[[ GIVEN DATA, beginning ]]
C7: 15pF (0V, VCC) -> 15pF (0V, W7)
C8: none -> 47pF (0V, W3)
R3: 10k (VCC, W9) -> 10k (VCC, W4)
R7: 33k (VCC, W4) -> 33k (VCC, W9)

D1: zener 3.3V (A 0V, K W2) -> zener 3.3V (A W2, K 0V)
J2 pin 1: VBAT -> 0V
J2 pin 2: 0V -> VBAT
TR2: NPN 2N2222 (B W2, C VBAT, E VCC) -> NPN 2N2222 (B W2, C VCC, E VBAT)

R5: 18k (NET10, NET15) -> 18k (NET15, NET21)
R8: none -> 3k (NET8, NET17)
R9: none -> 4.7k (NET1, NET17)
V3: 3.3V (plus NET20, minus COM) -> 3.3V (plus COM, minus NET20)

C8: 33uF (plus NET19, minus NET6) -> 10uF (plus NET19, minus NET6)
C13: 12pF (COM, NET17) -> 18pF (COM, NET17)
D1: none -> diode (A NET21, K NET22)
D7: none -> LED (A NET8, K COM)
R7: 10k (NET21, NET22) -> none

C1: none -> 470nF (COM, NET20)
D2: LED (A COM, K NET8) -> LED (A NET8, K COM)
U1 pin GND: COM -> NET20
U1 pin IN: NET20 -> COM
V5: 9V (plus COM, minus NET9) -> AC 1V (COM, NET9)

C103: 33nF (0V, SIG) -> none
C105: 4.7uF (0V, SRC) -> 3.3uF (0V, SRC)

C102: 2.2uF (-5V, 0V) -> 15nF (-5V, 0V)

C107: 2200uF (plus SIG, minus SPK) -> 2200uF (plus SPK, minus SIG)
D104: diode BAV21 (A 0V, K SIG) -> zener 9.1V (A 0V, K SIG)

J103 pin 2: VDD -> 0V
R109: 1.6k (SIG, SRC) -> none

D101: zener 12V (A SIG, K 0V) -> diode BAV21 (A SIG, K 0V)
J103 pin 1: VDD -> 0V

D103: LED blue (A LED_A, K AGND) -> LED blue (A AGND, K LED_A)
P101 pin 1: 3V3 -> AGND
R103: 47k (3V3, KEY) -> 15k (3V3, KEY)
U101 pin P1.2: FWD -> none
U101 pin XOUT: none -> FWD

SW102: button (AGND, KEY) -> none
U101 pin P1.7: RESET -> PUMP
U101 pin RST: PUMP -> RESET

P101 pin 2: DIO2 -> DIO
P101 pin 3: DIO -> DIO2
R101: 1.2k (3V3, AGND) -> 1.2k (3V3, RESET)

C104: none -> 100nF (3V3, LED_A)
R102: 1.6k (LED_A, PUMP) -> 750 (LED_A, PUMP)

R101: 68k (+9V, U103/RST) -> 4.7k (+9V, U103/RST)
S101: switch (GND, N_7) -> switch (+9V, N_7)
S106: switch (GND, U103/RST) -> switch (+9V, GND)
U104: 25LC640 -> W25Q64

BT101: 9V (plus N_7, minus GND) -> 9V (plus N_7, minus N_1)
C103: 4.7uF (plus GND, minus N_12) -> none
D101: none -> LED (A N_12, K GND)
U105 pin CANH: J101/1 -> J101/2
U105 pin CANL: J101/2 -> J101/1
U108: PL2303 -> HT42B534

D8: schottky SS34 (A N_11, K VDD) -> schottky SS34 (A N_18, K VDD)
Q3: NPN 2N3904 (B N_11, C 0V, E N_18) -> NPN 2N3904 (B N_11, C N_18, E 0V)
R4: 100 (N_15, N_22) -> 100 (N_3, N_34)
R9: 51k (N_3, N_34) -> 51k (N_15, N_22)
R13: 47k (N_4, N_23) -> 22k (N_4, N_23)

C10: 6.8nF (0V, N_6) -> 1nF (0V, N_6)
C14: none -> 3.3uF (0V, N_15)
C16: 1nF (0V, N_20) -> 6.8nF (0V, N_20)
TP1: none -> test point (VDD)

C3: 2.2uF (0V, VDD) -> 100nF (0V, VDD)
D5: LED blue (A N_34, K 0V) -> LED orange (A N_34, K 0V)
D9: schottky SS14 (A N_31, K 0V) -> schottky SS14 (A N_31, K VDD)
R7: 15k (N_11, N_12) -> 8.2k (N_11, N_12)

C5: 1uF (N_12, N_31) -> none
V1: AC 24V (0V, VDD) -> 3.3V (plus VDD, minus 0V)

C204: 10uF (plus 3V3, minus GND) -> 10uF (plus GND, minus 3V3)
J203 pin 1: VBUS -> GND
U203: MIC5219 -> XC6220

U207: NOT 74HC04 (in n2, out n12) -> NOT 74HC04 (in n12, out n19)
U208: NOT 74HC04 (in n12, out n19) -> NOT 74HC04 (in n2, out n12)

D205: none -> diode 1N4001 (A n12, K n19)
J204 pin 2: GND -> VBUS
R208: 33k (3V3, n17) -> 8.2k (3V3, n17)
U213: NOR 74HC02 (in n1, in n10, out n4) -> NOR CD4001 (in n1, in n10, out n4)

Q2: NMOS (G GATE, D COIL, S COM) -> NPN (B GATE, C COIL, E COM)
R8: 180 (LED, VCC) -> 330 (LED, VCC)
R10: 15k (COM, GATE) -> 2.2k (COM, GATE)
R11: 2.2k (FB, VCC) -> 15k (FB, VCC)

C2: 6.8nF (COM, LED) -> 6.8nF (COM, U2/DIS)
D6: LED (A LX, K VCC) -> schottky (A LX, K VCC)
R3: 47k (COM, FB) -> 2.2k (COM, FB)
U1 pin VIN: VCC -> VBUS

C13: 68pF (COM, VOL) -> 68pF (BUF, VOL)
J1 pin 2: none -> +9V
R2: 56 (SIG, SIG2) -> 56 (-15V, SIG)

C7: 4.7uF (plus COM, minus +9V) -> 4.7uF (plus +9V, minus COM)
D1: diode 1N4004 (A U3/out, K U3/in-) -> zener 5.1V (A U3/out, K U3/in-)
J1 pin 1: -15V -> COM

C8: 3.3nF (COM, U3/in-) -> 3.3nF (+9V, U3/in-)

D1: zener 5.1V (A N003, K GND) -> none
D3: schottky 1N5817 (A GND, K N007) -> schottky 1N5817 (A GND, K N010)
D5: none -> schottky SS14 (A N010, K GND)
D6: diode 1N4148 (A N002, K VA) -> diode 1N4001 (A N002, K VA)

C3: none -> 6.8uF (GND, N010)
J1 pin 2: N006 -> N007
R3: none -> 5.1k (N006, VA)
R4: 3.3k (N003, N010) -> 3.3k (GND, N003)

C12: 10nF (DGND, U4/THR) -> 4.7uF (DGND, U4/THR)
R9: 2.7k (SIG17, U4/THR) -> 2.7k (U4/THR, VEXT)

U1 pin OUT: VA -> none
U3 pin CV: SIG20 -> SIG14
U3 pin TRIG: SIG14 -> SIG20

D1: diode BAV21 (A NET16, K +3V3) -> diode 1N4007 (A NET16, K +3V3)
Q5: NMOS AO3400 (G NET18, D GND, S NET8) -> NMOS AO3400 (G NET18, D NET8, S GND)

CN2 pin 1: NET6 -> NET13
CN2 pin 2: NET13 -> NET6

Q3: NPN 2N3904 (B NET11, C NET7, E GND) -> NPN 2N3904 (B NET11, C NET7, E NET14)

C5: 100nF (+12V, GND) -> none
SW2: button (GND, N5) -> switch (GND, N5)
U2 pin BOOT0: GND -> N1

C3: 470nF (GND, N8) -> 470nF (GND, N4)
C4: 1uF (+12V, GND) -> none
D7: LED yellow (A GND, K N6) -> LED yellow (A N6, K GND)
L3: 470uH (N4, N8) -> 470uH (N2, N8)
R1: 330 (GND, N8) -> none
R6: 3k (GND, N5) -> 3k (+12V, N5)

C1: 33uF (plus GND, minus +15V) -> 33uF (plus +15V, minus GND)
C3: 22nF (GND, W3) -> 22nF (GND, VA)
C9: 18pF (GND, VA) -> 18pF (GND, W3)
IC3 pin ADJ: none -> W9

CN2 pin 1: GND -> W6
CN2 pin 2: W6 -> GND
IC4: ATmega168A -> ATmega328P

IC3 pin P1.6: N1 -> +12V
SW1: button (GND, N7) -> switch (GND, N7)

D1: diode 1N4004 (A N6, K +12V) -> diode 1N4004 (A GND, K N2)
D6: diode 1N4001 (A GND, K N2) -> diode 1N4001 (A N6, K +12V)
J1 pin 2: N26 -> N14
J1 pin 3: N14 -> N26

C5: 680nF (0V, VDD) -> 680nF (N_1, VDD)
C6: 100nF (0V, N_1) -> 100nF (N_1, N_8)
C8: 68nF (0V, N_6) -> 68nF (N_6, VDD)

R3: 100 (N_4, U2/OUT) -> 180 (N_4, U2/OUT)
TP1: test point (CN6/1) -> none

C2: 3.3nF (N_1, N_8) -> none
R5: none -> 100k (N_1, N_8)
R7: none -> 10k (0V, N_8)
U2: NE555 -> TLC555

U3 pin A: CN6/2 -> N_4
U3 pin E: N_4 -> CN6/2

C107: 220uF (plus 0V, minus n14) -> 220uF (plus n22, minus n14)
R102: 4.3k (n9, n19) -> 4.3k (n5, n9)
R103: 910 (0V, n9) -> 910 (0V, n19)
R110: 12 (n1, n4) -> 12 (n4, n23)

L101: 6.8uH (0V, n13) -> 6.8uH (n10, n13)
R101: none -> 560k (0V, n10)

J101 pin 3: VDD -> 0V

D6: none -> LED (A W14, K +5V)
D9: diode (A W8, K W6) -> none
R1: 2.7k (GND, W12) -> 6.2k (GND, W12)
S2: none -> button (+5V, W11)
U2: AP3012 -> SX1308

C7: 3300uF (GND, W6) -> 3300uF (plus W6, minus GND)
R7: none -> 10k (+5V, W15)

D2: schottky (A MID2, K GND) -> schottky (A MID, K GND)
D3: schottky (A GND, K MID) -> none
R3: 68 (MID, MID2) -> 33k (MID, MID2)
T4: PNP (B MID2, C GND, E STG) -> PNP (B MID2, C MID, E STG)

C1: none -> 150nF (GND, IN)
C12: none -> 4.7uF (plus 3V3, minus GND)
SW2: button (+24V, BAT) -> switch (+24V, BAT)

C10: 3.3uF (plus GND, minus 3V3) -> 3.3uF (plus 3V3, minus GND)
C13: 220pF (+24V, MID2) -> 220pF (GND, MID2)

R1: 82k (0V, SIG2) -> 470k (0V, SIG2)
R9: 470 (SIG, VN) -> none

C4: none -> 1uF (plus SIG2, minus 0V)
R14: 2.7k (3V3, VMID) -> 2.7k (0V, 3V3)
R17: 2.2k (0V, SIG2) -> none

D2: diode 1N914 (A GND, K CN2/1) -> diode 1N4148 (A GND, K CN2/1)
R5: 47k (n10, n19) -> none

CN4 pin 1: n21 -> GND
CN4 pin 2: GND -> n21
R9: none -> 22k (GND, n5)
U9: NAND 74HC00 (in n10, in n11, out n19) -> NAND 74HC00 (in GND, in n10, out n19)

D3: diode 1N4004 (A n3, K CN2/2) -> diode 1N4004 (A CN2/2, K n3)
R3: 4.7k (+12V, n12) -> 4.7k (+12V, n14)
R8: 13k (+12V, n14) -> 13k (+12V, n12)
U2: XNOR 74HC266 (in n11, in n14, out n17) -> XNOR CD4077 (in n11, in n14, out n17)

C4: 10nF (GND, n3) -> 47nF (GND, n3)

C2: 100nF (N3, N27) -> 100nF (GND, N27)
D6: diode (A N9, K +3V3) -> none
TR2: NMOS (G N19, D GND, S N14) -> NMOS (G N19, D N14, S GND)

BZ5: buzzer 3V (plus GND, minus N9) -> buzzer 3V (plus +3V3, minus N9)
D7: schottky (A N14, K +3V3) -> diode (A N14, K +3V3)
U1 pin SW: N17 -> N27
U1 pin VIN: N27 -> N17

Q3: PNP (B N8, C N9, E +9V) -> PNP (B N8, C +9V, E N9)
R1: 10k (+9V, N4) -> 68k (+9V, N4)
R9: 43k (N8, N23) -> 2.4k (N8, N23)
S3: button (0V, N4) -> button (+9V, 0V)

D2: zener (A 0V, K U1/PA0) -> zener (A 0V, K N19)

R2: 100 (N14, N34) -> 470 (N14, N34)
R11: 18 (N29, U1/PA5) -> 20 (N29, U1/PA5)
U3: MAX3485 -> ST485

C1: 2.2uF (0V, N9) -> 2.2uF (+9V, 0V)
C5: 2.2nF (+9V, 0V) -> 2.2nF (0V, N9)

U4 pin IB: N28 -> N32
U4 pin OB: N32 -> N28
[[ GIVEN DATA, end ]]
_WHAT YOU HAVE TO DO:_ From the listing above, the lines starting with the one that has "IC3 pin ADJ: none -> W9" and running through the one that has "R8: 13k (+12V, n14) -> 13k (+12V, n12)" should be copied exactly, ends included.

_TASK OUTPUT:_
IC3 pin ADJ: none -> W9

CN2 pin 1: GND -> W6
CN2 pin 2: W6 -> GND
IC4: ATmega168A -> ATmega328P

IC3 pin P1.6: N1 -> +12V
SW1: button (GND, N7) -> switch (GND, N7)

D1: diode 1N4004 (A N6, K +12V) -> diode 1N4004 (A GND, K N2)
D6: diode 1N4001 (A GND, K N2) -> diode 1N4001 (A N6, K +12V)
J1 pin 2: N26 -> N14
J1 pin 3: N14 -> N26

C5: 680nF (0V, VDD) -> 680nF (N_1, VDD)
C6: 100nF (0V, N_1) -> 100nF (N_1, N_8)
C8: 68nF (0V, N_6) -> 68nF (N_6, VDD)

R3: 100 (N_4, U2/OUT) -> 180 (N_4, U2/OUT)
TP1: test point (CN6/1) -> none

C2: 3.3nF (N_1, N_8) -> none
R5: none -> 100k (N_1, N_8)
R7: none -> 10k (0V, N_8)
U2: NE555 -> TLC555

U3 pin A: CN6/2 -> N_4
U3 pin E: N_4 -> CN6/2

C107: 220uF (plus 0V, minus n14) -> 220uF (plus n22, minus n14)
R102: 4.3k (n9, n19) -> 4.3k (n5, n9)
R103: 910 (0V, n9) -> 910 (0V, n19)
R110: 12 (n1, n4) -> 12 (n4, n23)

L101: 6.8uH (0V, n13) -> 6.8uH (n10, n13)
R101: none -> 560k (0V, n10)

J101 pin 3: VDD -> 0V

D6: none -> LED (A W14, K +5V)
D9: diode (A W8, K W6) -> none
R1: 2.7k (GND, W12) -> 6.2k (GND, W12)
S2: none -> button (+5V, W11)
U2: AP3012 -> SX1308

C7: 3300uF (GND, W6) -> 3300uF (plus W6, minus GND)
R7: none -> 10k (+5V, W15)

D2: schottky (A MID2, K GND) -> schottky (A MID, K GND)
D3: schottky (A GND, K MID) -> none
R3: 68 (MID, MID2) -> 33k (MID, MID2)
T4: PNP (B MID2, C GND, E STG) -> PNP (B MID2, C MID, E STG)

C1: none -> 150nF (GND, IN)
C12: none -> 4.7uF (plus 3V3, minus GND)
SW2: button (+24V, BAT) -> switch (+24V, BAT)

C10: 3.3uF (plus GND, minus 3V3) -> 3.3uF (plus 3V3, minus GND)
C13: 220pF (+24V, MID2) -> 220pF (GND, MID2)

R1: 82k (0V, SIG2) -> 470k (0V, SIG2)
R9: 470 (SIG, VN) -> none

C4: none -> 1uF (plus SIG2, minus 0V)
R14: 2.7k (3V3, VMID) -> 2.7k (0V, 3V3)
R17: 2.2k (0V, SIG2) -> none

D2: diode 1N914 (A GND, K CN2/1) -> diode 1N4148 (A GND, K CN2/1)
R5: 47k (n10, n19) -> none

CN4 pin 1: n21 -> GND
CN4 pin 2: GND -> n21
R9: none -> 22k (GND, n5)
U9: NAND 74HC00 (in n10, in n11, out n19) -> NAND 74HC00 (in GND, in n10, out n19)

D3: diode 1N4004 (A n3, K CN2/2) -> diode 1N4004 (A CN2/2, K n3)
R3: 4.7k (+12V, n12) -> 4.7k (+12V, n14)
R8: 13k (+12V, n14) -> 13k (+12V, n12)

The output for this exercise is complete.